Exercise requirements –
Which lines of the data contain the string "eraser"? Copy every one.

Listed records –
/---
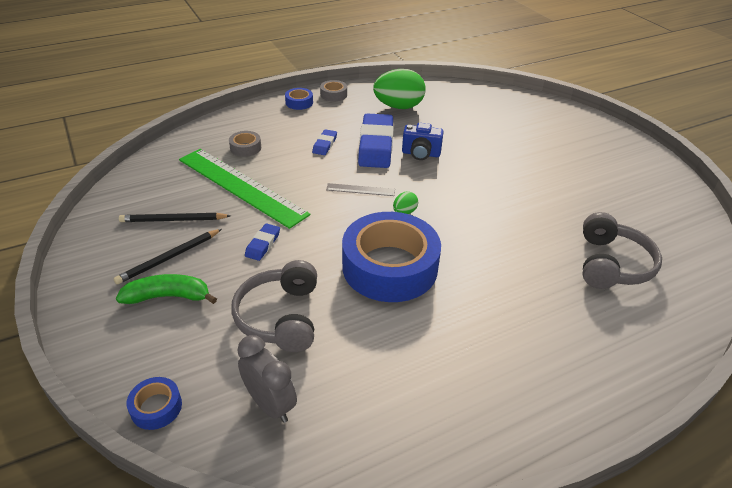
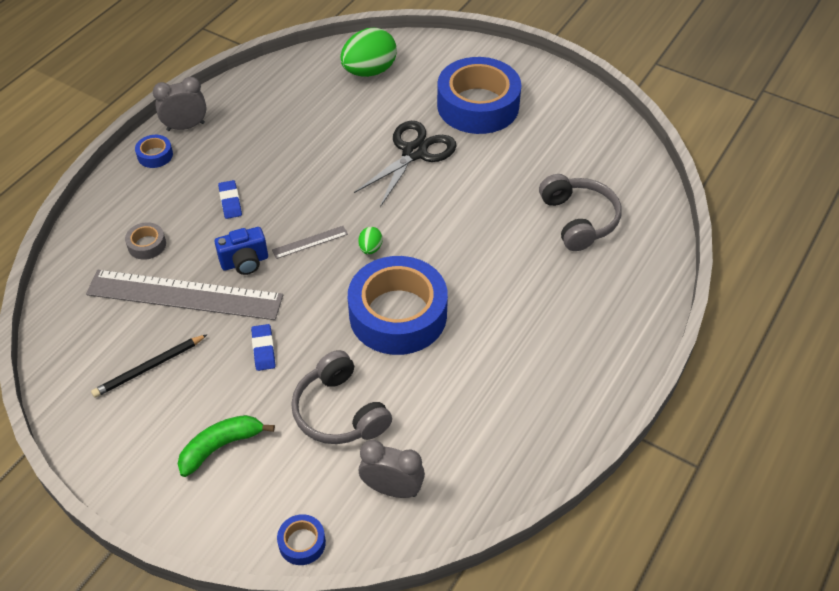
camera: 30 degrees left, 10 degrees up
black pencil [113,229,222,284] -> none
green ruler [179,149,311,229] -> grey ruler [86,270,283,320]
grey tape [320,80,347,101] -> grey clock [153,77,207,131]
blue eraser [358,113,394,168] -> none
green egg [373,69,426,109] -> green egg moved to [340,28,397,77]
blue camera [402,123,444,160] -> blue camera moved to [215,227,268,275]
none -> black scissors [354,121,457,207]
none -> blue tape [437,57,521,134]

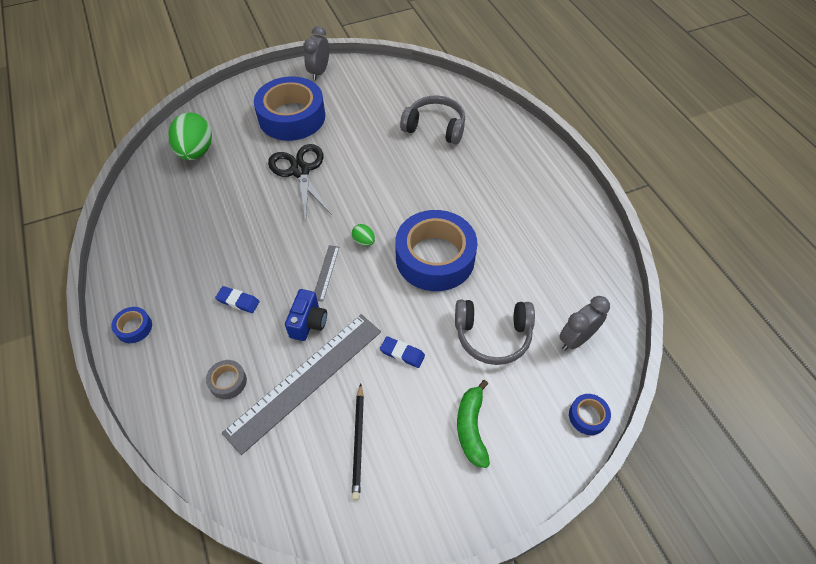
camera: 55 degrees left, 5 degrees up
grey clock [153,77,207,131] -> grey clock moved to [303,26,329,80]

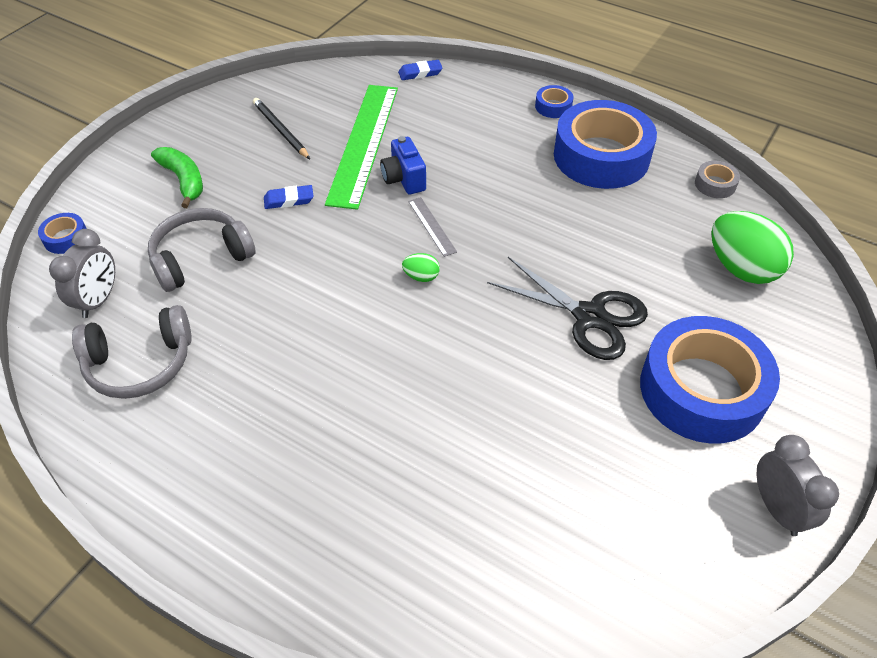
camera: 145 degrees right, 5 degrees down
grey tape [206,360,247,399] -> grey tape moved to [695,161,740,198]
blue eraser [215,286,260,313] -> blue eraser moved to [398,60,442,80]
grey ruler [222,314,381,455] -> green ruler [325,85,398,210]
blue tape [395,210,477,291] -> blue tape moved to [554,100,657,189]
grey headphones [400,95,465,144] -> grey headphones moved to [72,305,192,399]

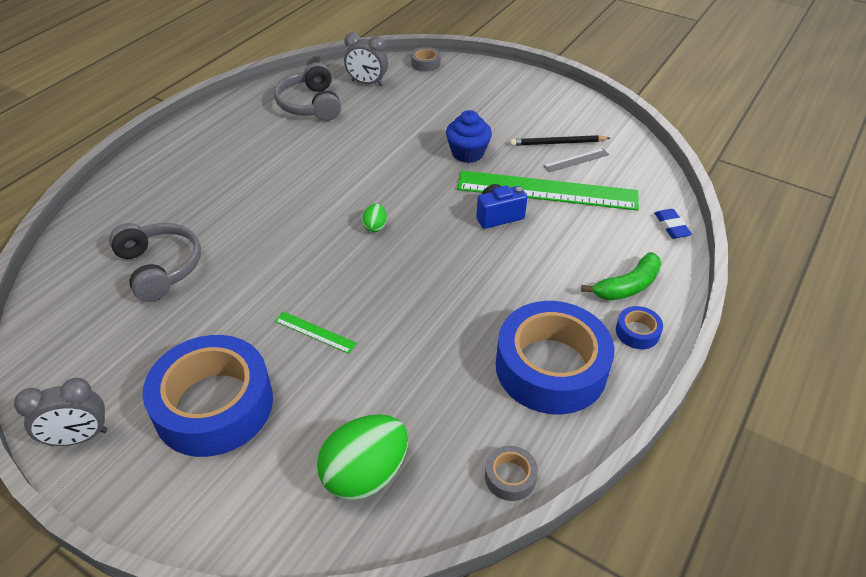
camera: 90 degrees right, 5 degrees down
blue tape [38,213,87,254] -> grey tape [411,47,441,72]
grey headphones [148,208,256,292] -> grey headphones moved to [109,223,201,302]
green banana [151,147,203,208] -> green banana moved to [581,252,661,300]
black pencil [253,98,310,159] -> black pencil turned 150 degrees counterclockwise [510,135,610,146]
blue eraser [264,185,314,209] -> blue cupcake [446,110,492,163]
grey ruler [408,197,457,257] -> grey ruler moved to [543,148,609,172]
black scissors [487,257,648,360] -> green ruler [275,311,357,354]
\---
Response to this task –
blue eraser [358,113,394,168] -> none
blue eraser [215,286,260,313] -> blue eraser moved to [398,60,442,80]
blue eraser [264,185,314,209] -> blue cupcake [446,110,492,163]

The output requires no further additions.